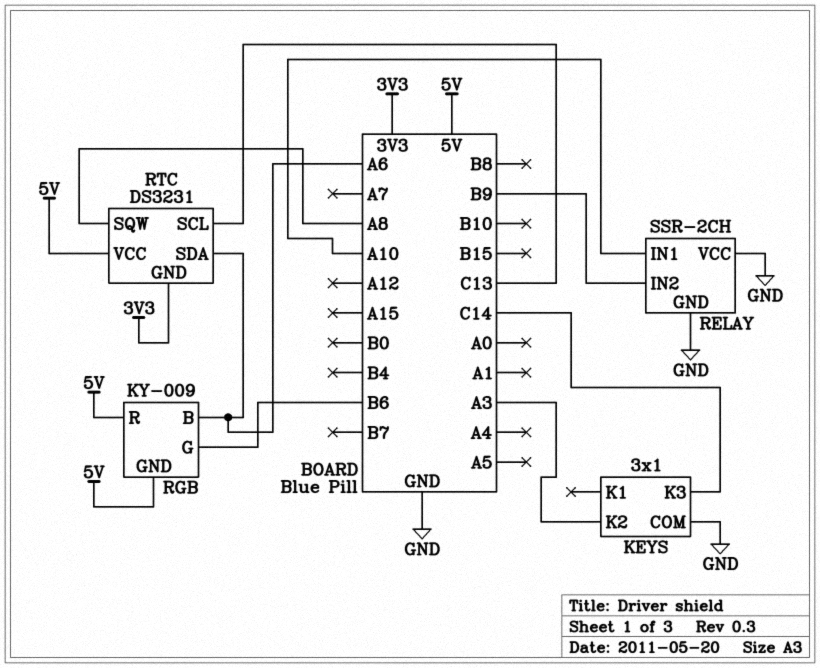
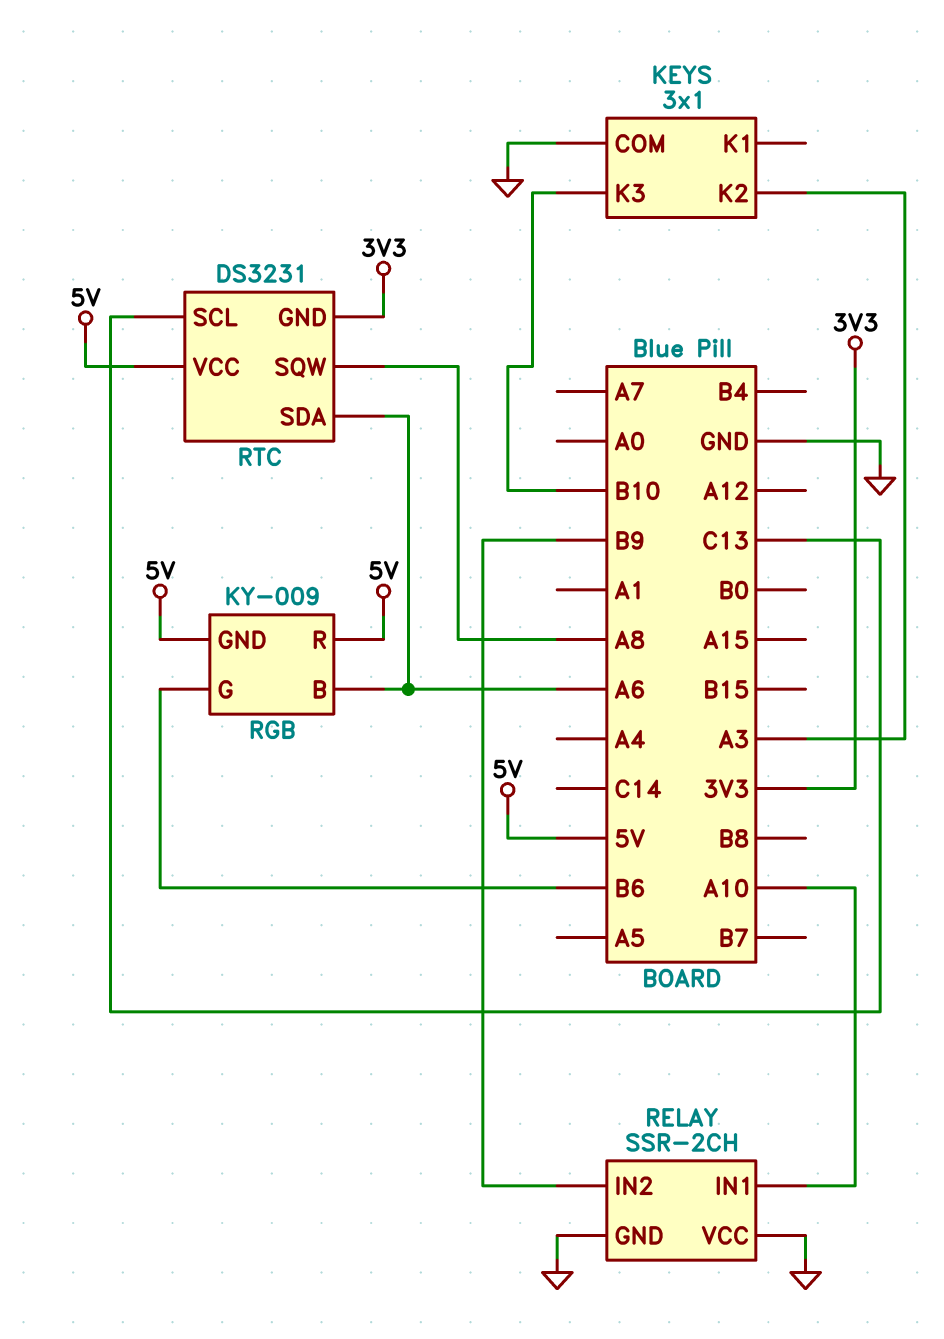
KEYS pin K3: C14 -> B10

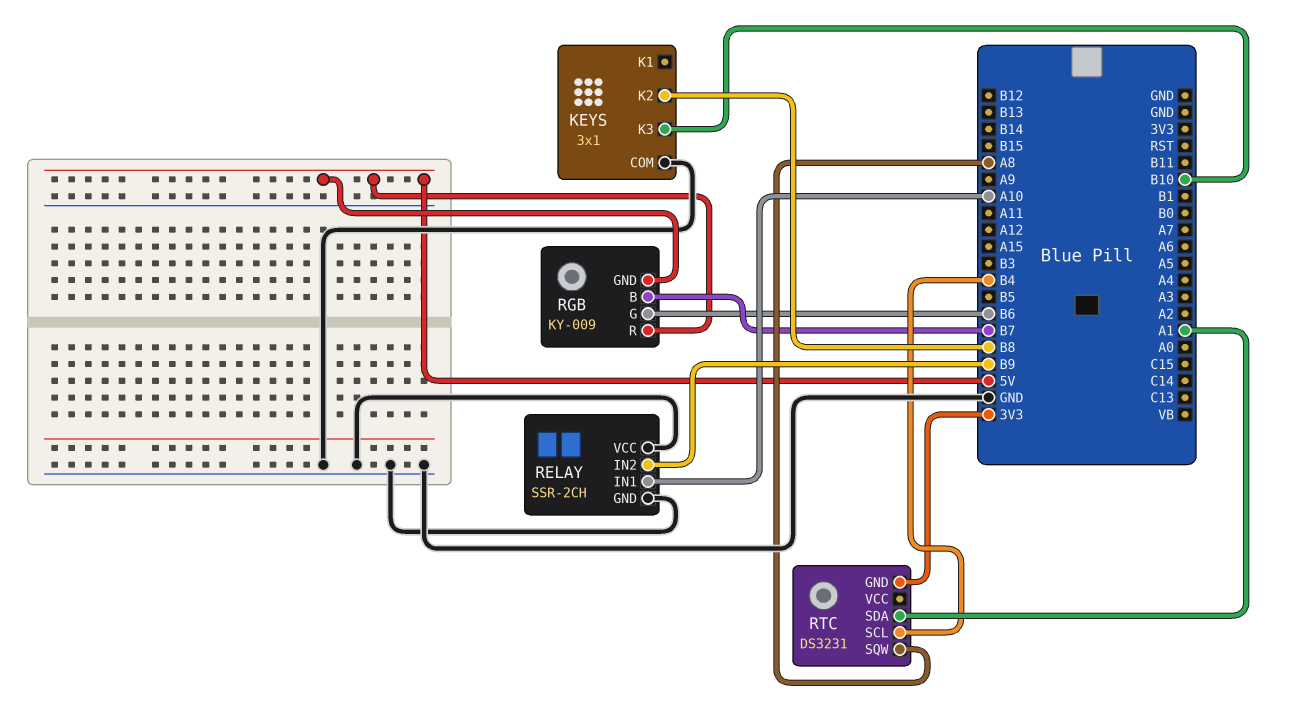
KEYS pin K2: A3 -> B8
RGB pin B: A6 -> B7
RTC pin SCL: C13 -> B4
RTC pin SDA: A6 -> A1
RTC pin VCC: 5V -> none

________________________________________

■ Your instructions: Copy, exactly as written, the lines above, beginning with the one that contains "RTC pin SCL: C13 -> B4" and ending with the last.

■ Output below:
RTC pin SCL: C13 -> B4
RTC pin SDA: A6 -> A1
RTC pin VCC: 5V -> none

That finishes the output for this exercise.